--- Records for the exercise Enclosed Below ---

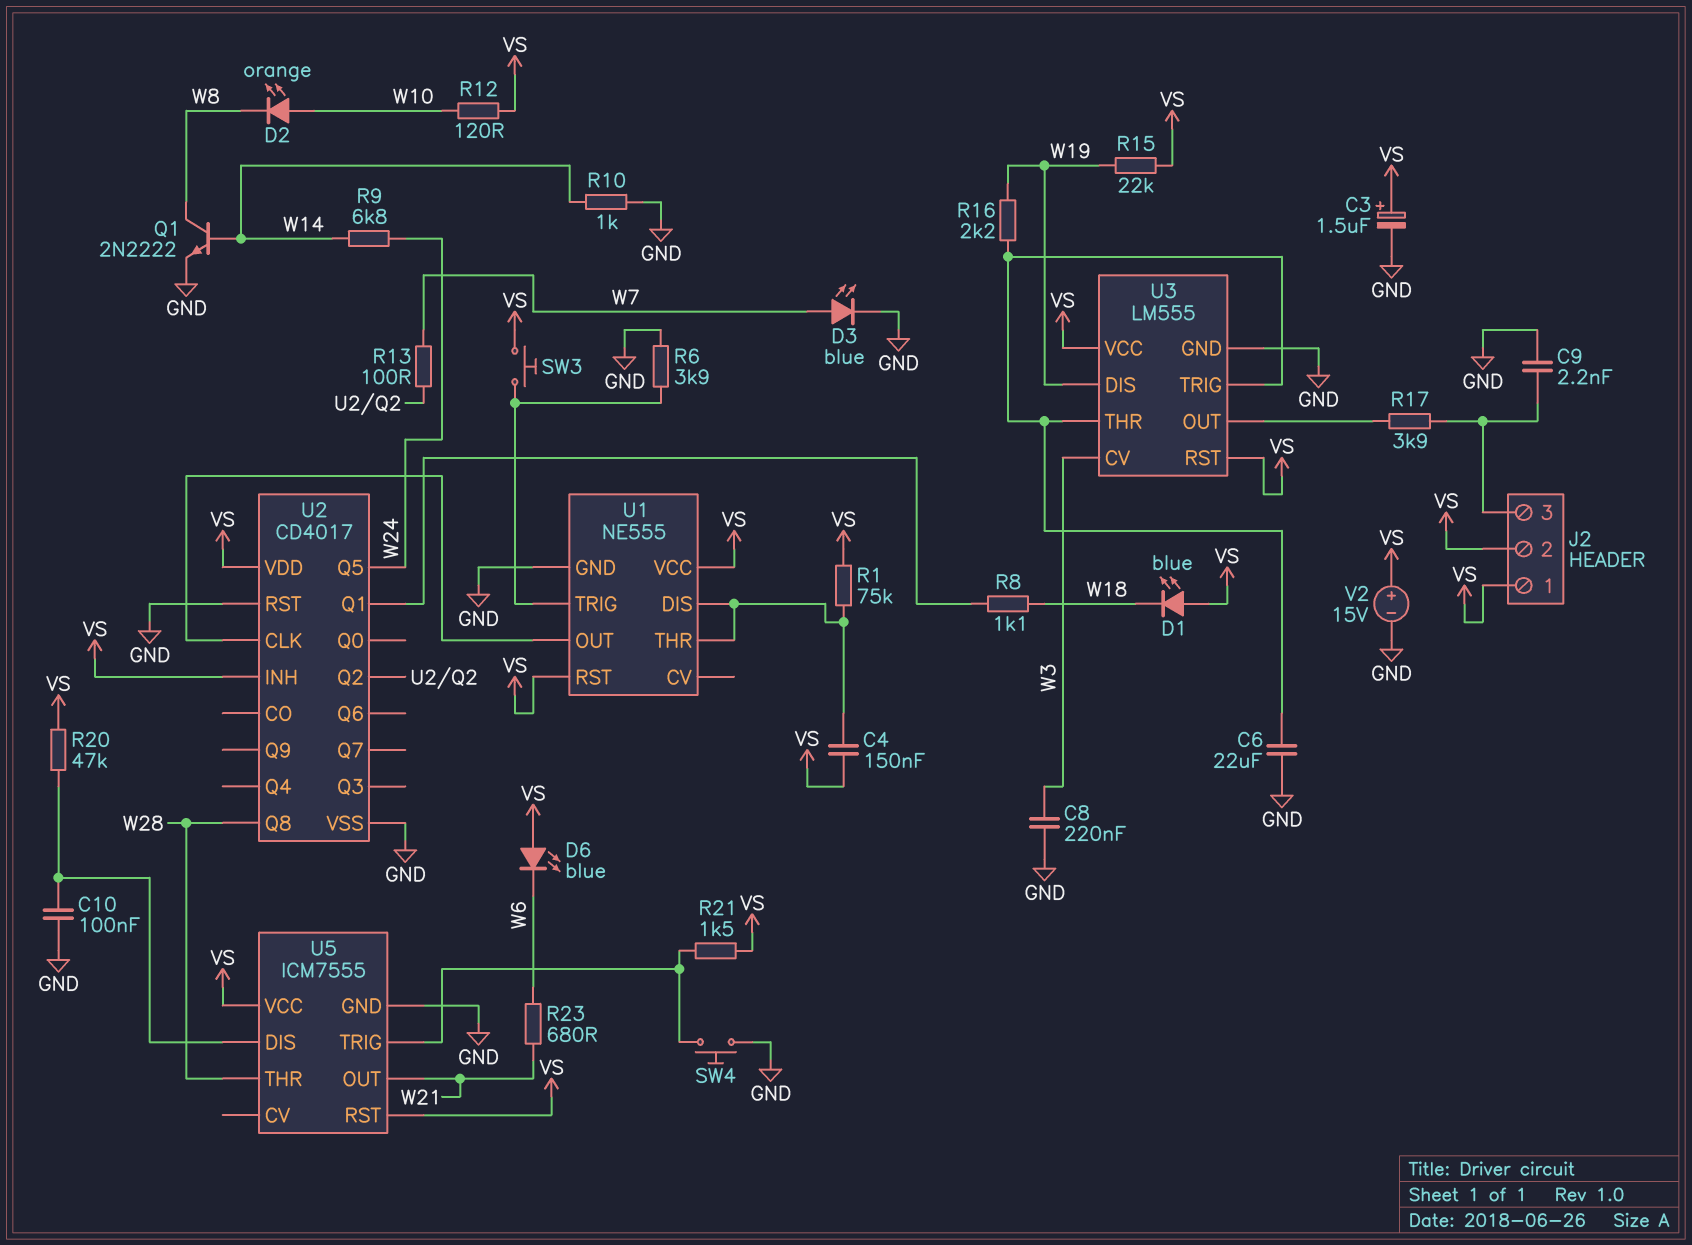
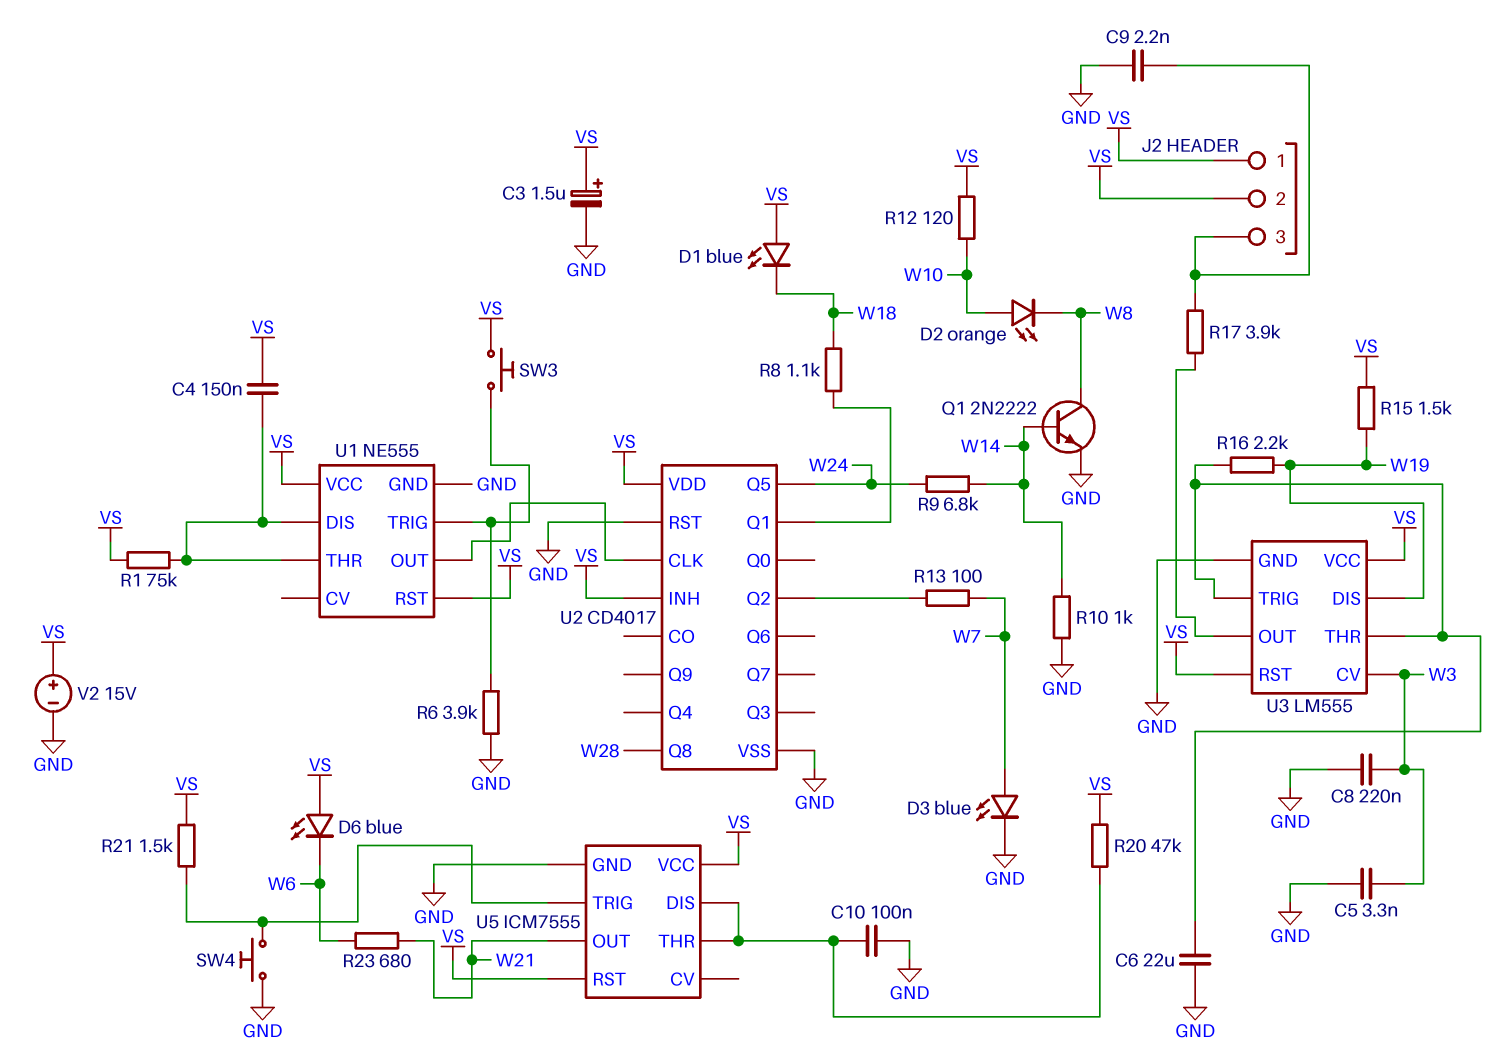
C5: none -> 3.3nF (GND, W3)
R15: 22k (VS, W19) -> 1.5k (VS, W19)
U5 pin THR: W28 -> U5/DIS

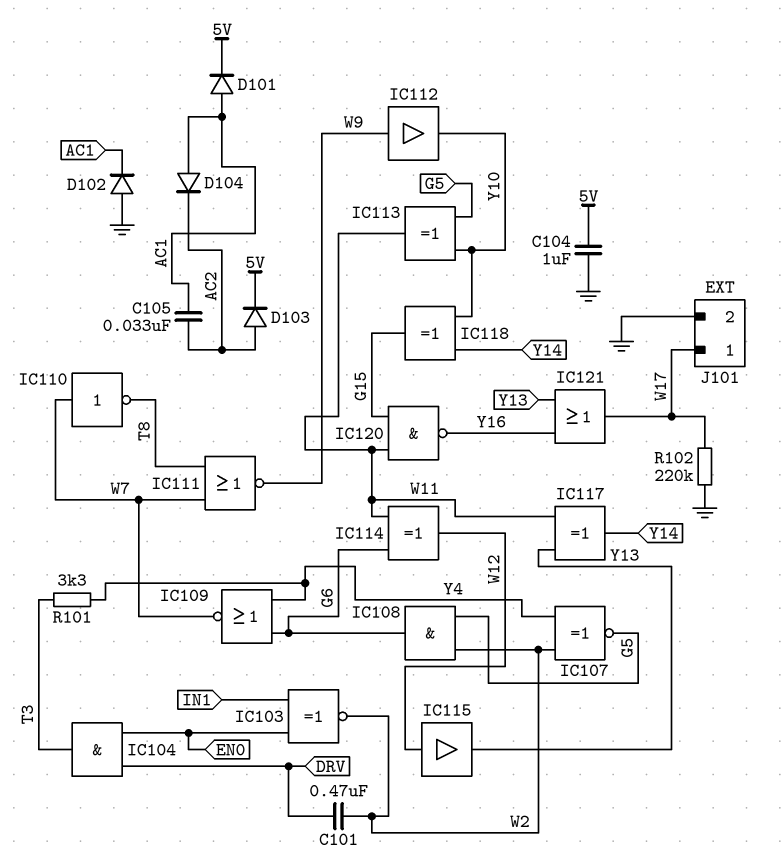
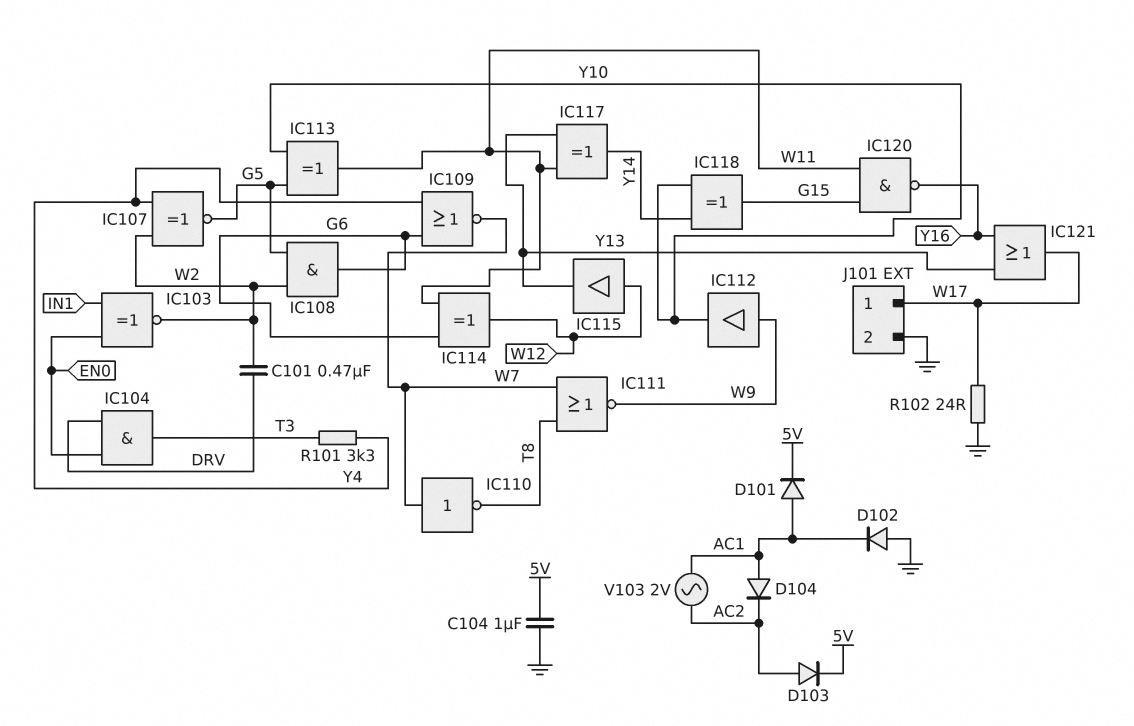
C105: 33nF (AC1, AC2) -> none
R102: 220k (GND, W17) -> 24 (GND, W17)
V103: none -> AC 2V (AC1, AC2)

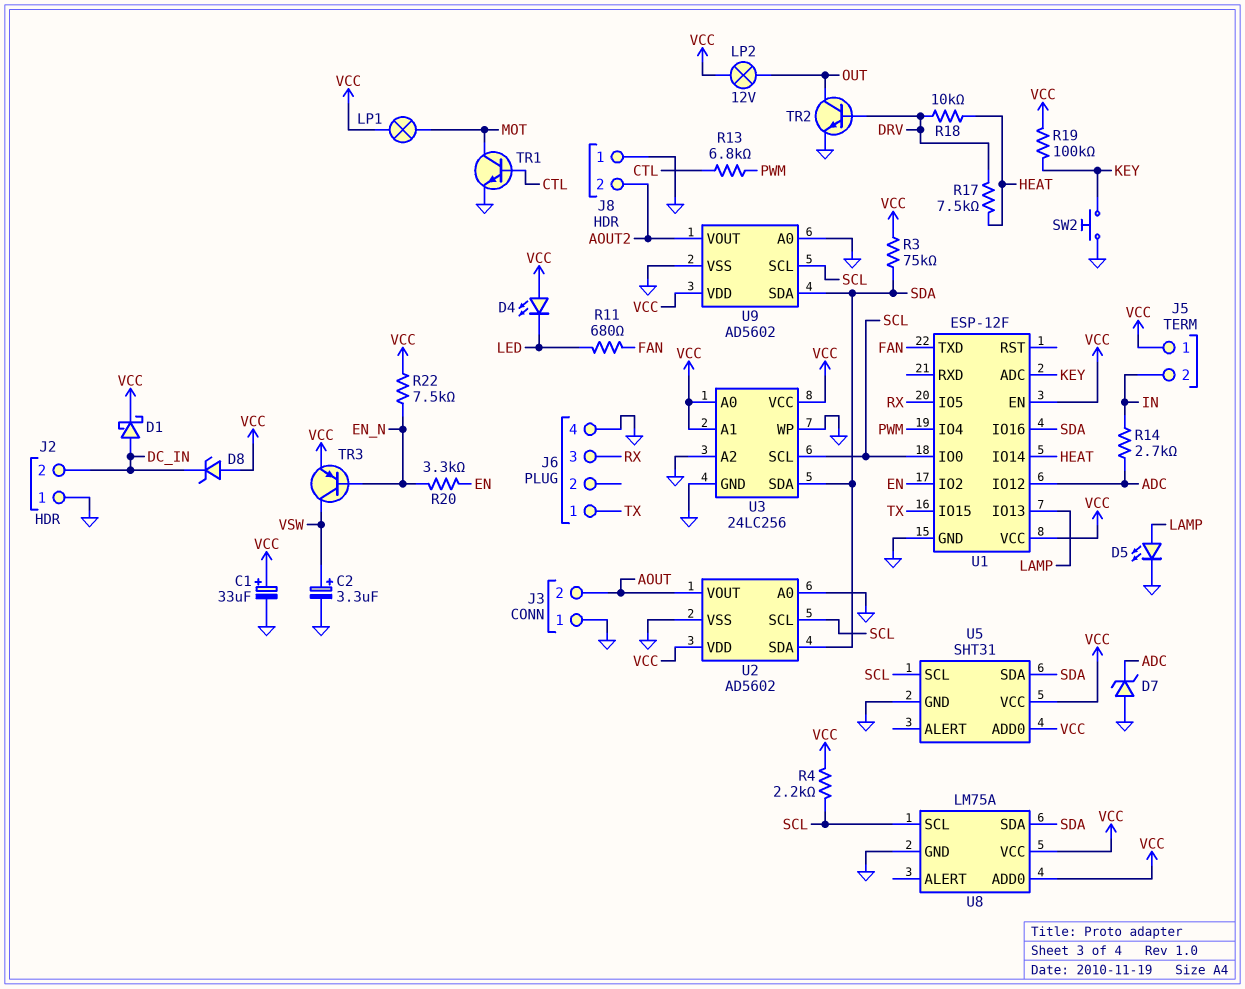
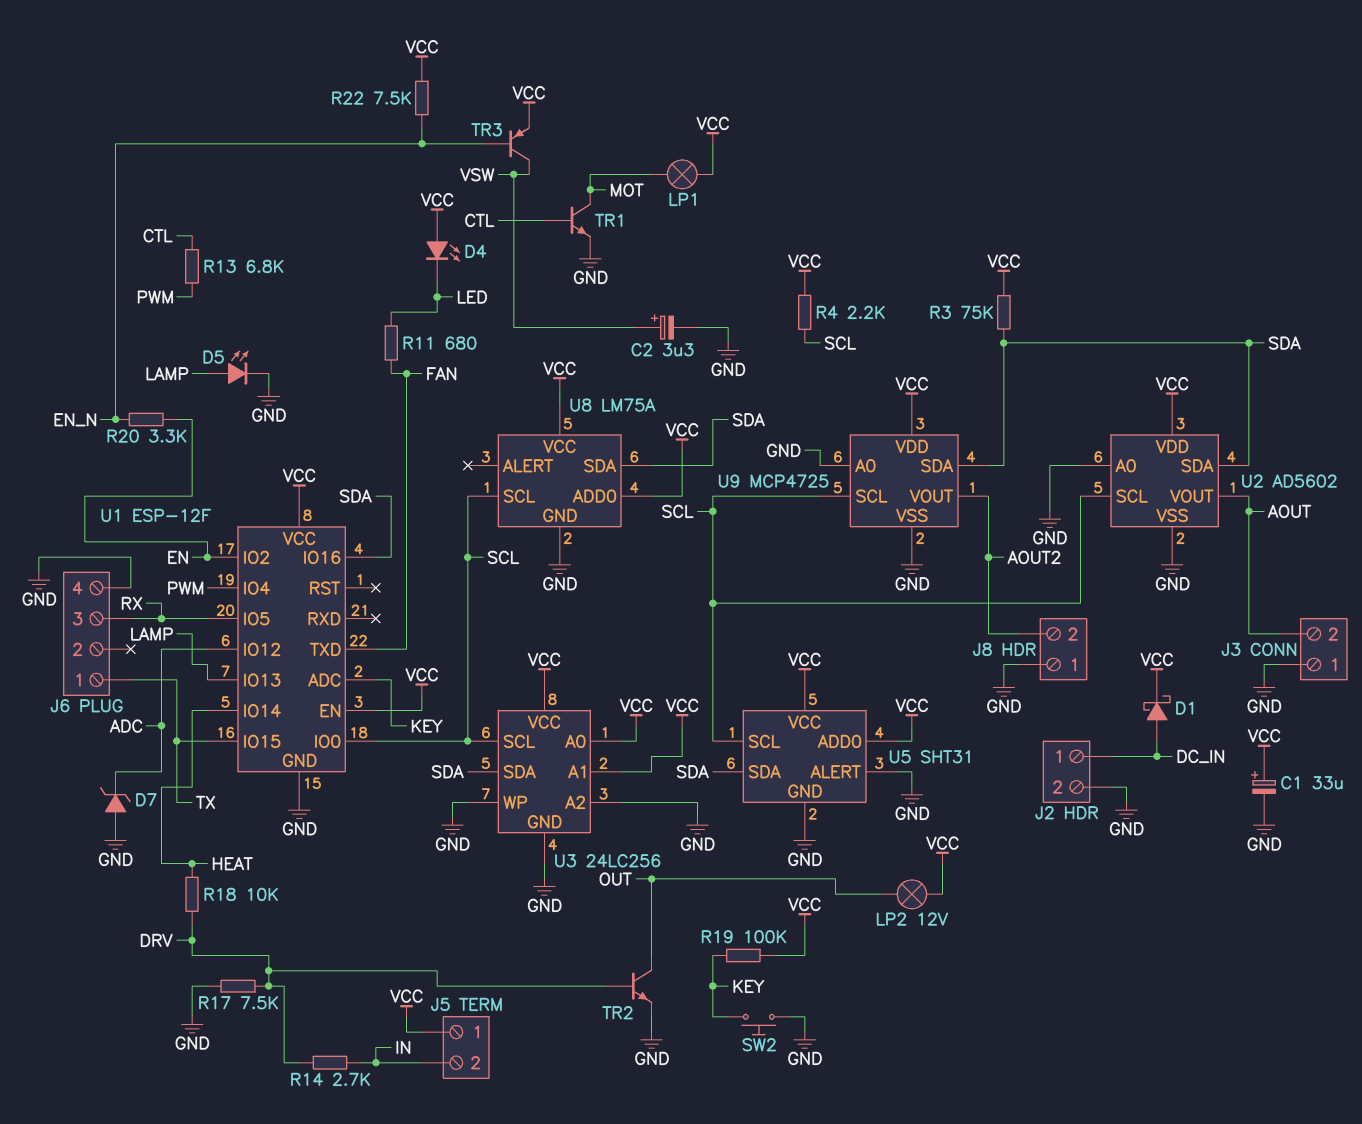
D8: zener (A VCC, K DC_IN) -> none
J2 pin 1: GND -> DC_IN
J2 pin 2: DC_IN -> GND
R14: 2.7k (ADC, IN) -> 2.7k (DRV, IN)
R17: 7.5k (DRV, HEAT) -> 7.5k (DRV, GND)
U5 pin ALERT: none -> GND
U9: AD5602 -> MCP4725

--- End of Enclosed Records for the exercise ---

# [Work item]
Find the word "none" in the entries above. Copy every line that has it.

# [Task response]
C5: none -> 3.3nF (GND, W3)
C105: 33nF (AC1, AC2) -> none
V103: none -> AC 2V (AC1, AC2)
D8: zener (A VCC, K DC_IN) -> none
U5 pin ALERT: none -> GND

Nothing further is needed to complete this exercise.